The response should repeat word for word every line below from the one with "ENC1 pin DT: D3 -> D4" to the one with "RADIO3 pin CSN: D3 -> D0", inclusive, and nothing else; leave pictures out.

☆ ☆ ☆ ☆

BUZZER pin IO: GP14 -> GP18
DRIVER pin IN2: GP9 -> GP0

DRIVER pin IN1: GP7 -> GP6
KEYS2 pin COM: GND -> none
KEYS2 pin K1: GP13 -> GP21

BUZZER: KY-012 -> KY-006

☆ ☆ ☆ ☆

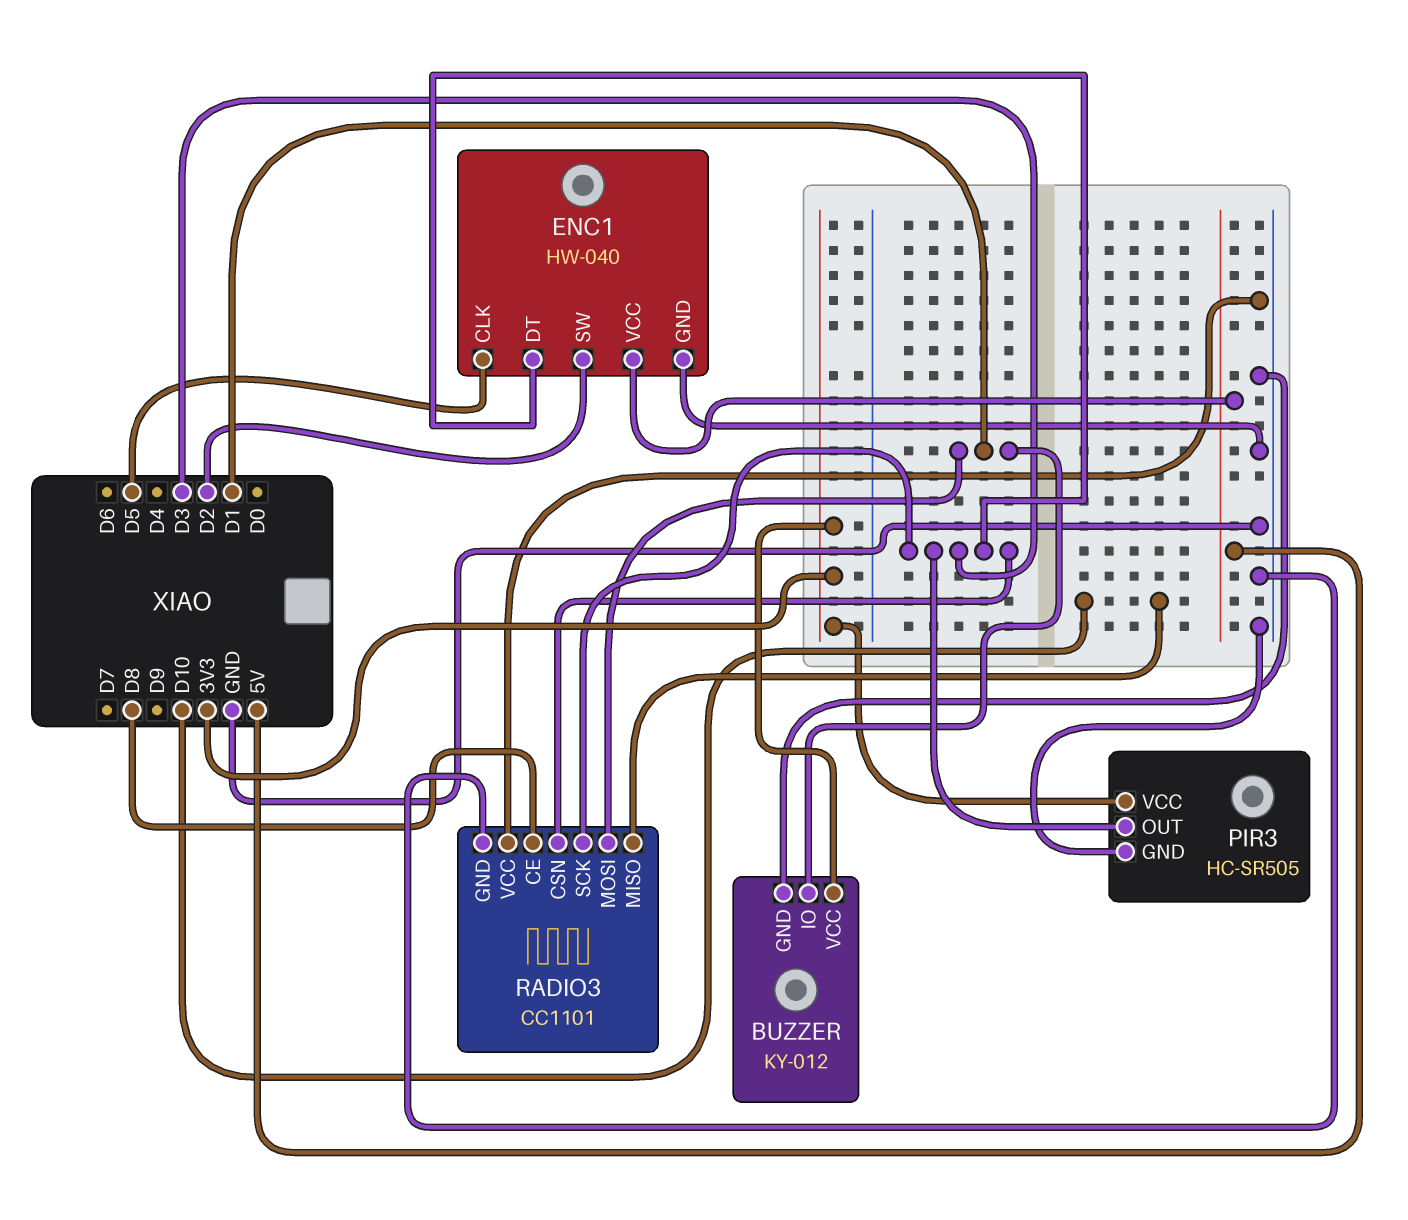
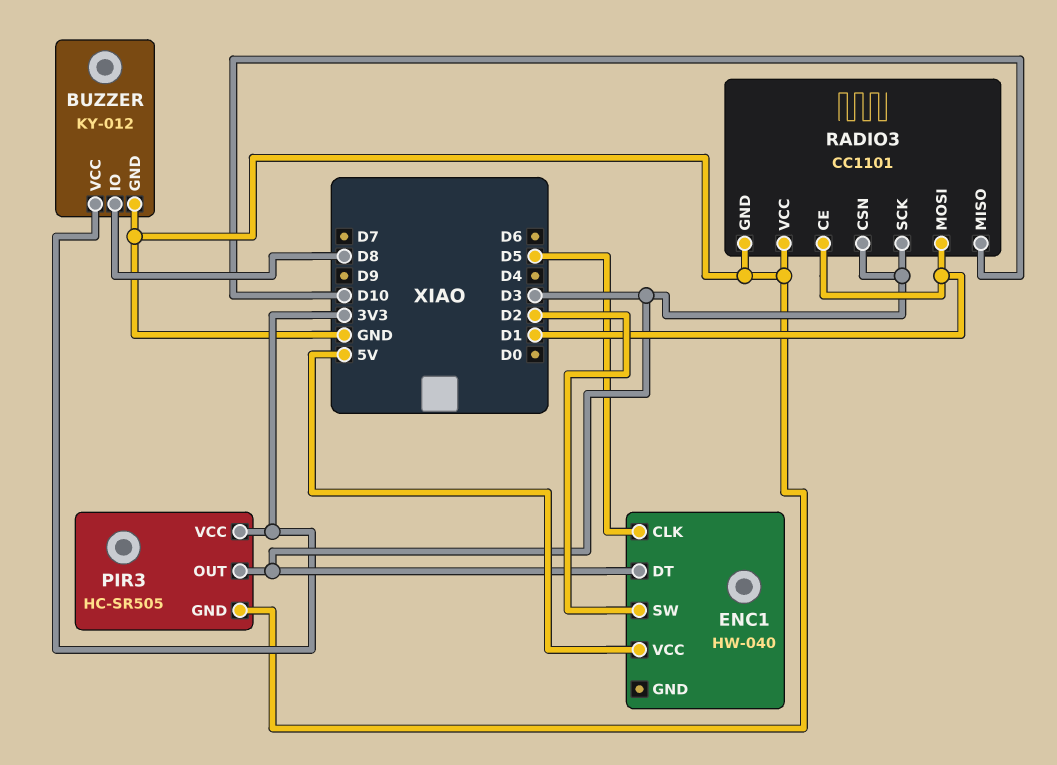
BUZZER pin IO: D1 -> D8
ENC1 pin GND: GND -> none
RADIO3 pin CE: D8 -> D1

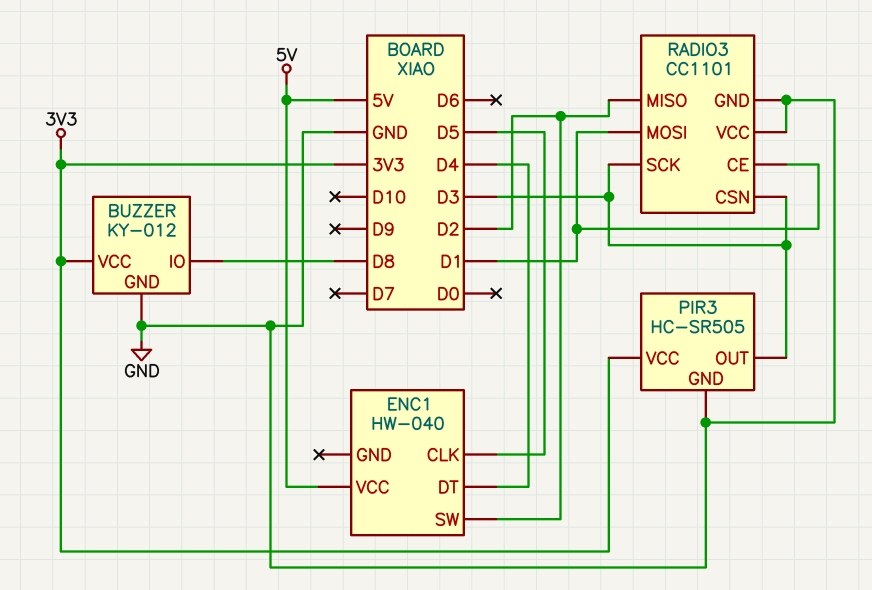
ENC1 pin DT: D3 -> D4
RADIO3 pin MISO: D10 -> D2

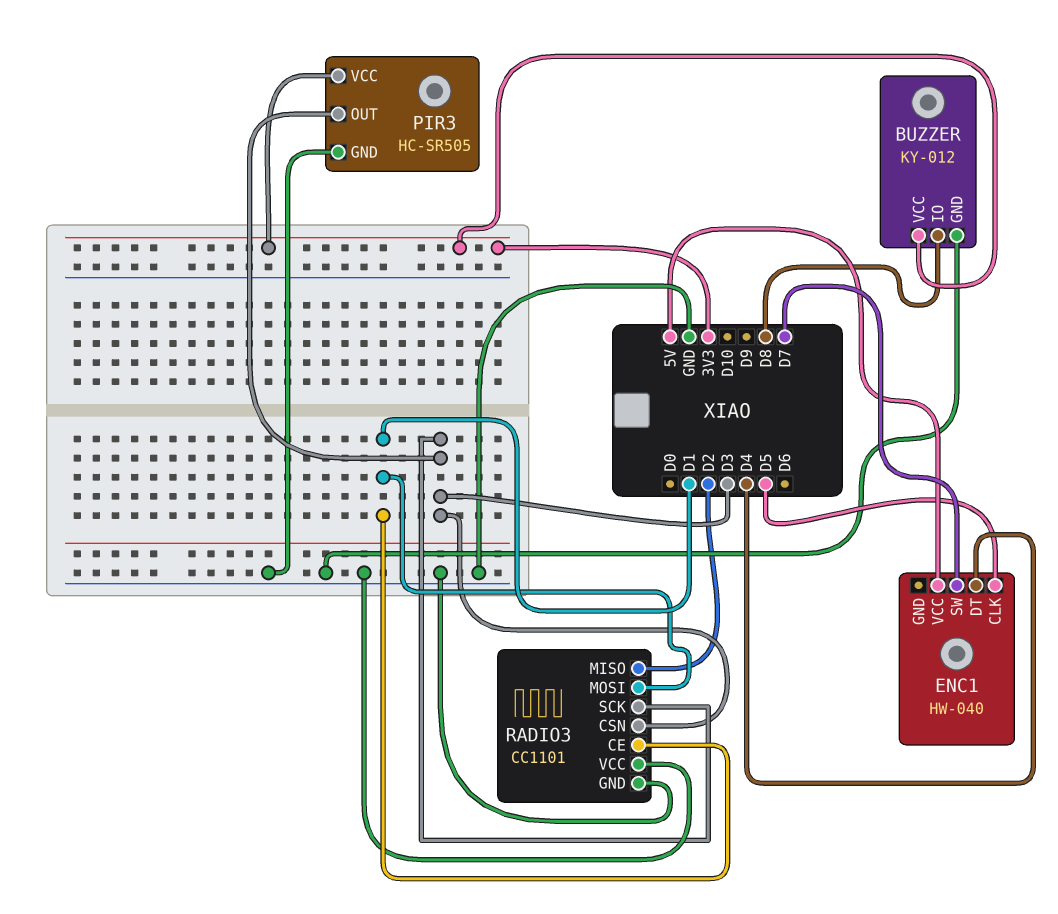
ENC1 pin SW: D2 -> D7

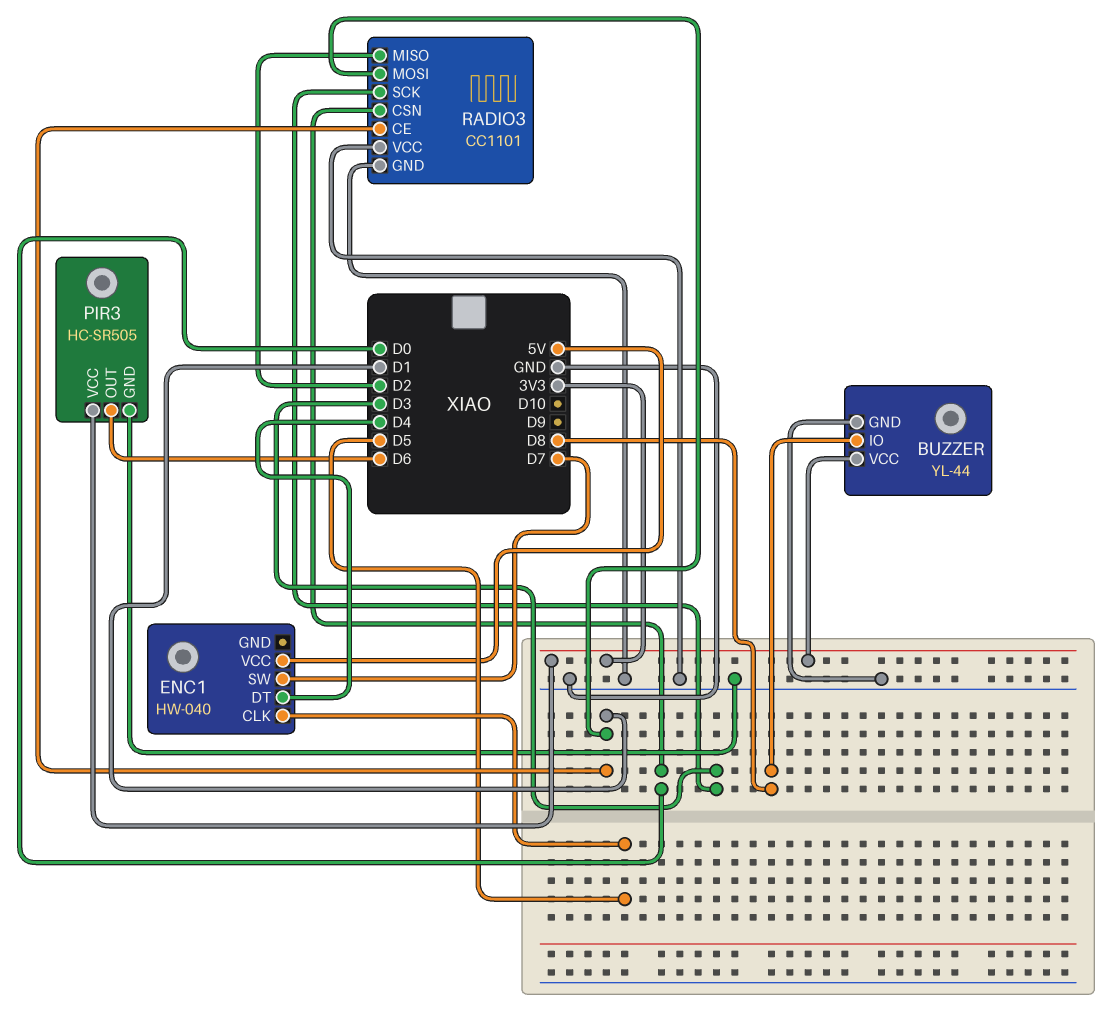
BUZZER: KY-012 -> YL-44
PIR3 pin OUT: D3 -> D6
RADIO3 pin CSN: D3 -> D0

☆ ☆ ☆ ☆

[Result]
ENC1 pin DT: D3 -> D4
RADIO3 pin MISO: D10 -> D2

ENC1 pin SW: D2 -> D7

BUZZER: KY-012 -> YL-44
PIR3 pin OUT: D3 -> D6
RADIO3 pin CSN: D3 -> D0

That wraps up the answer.